→ Assignment
Could you transcribe each record below exactly as written, setting the pictures aside?

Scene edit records
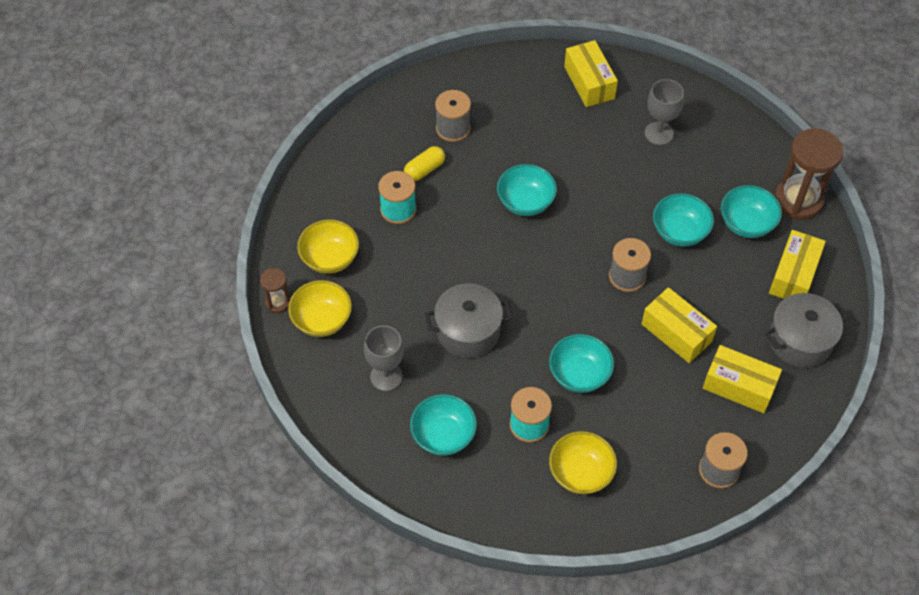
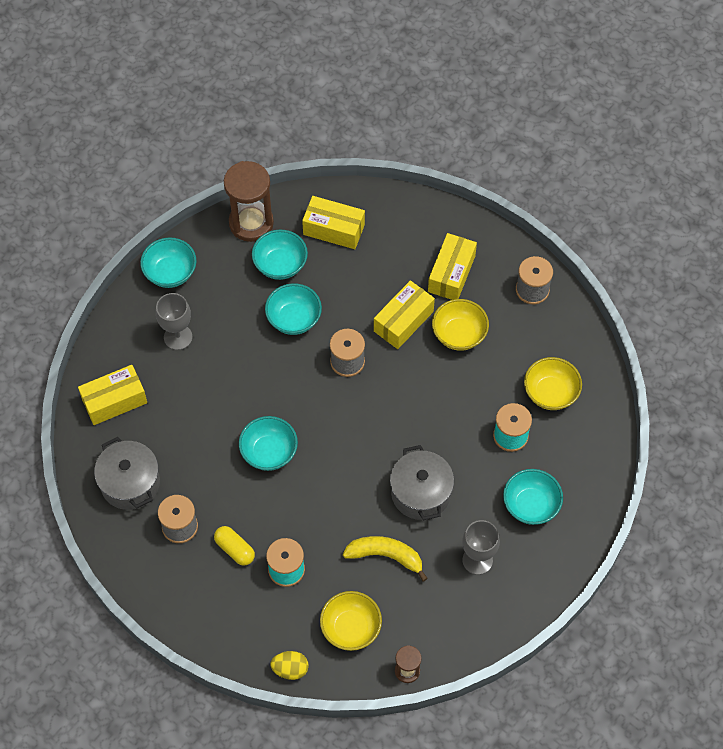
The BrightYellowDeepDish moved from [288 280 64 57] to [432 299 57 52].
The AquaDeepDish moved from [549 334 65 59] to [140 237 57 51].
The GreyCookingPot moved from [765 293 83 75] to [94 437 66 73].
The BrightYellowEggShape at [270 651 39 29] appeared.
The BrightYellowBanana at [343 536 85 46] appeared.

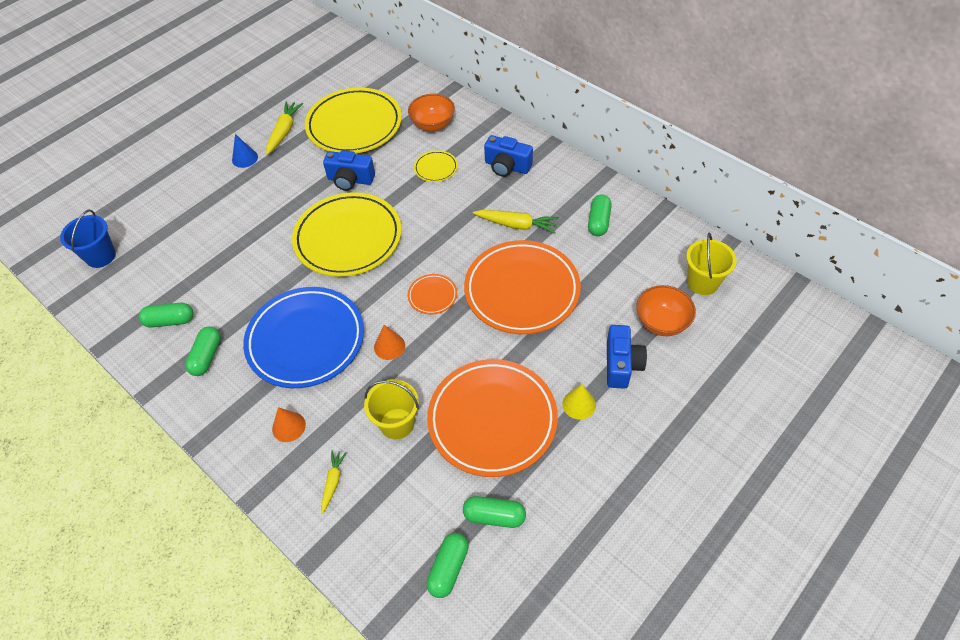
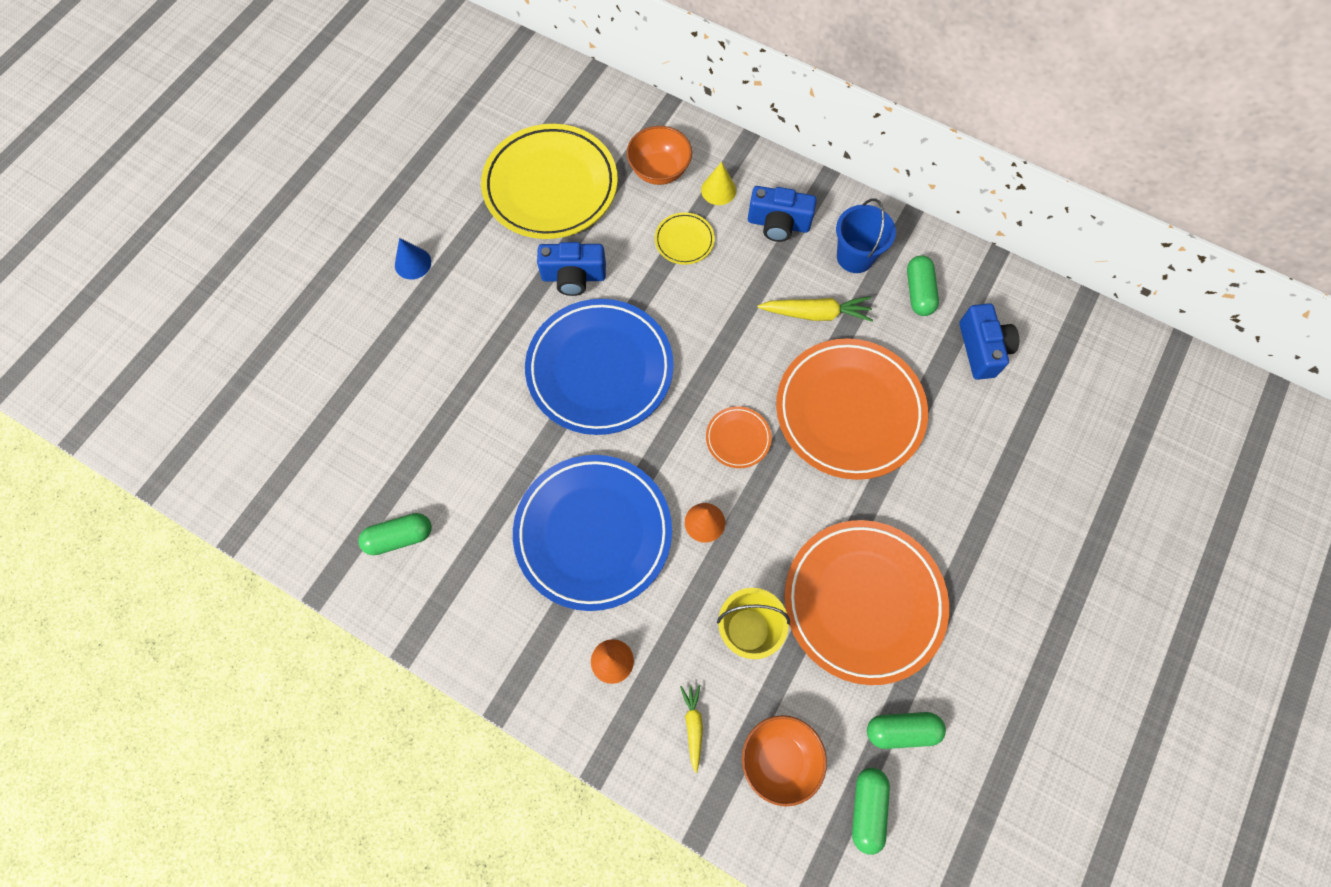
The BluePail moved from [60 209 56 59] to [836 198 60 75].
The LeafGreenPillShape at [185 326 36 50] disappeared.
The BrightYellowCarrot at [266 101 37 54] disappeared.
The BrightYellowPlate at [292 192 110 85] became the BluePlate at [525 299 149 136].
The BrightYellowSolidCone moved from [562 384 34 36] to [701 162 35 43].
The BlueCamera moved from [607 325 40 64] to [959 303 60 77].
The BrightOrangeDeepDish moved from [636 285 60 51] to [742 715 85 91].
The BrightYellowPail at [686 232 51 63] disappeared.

→ The completed task
The BrightYellowDeepDish moved from [288 280 64 57] to [432 299 57 52].
The AquaDeepDish moved from [549 334 65 59] to [140 237 57 51].
The GreyCookingPot moved from [765 293 83 75] to [94 437 66 73].
The BrightYellowEggShape at [270 651 39 29] appeared.
The BrightYellowBanana at [343 536 85 46] appeared.

The BluePail moved from [60 209 56 59] to [836 198 60 75].
The LeafGreenPillShape at [185 326 36 50] disappeared.
The BrightYellowCarrot at [266 101 37 54] disappeared.
The BrightYellowPlate at [292 192 110 85] became the BluePlate at [525 299 149 136].
The BrightYellowSolidCone moved from [562 384 34 36] to [701 162 35 43].
The BlueCamera moved from [607 325 40 64] to [959 303 60 77].
The BrightOrangeDeepDish moved from [636 285 60 51] to [742 715 85 91].
The BrightYellowPail at [686 232 51 63] disappeared.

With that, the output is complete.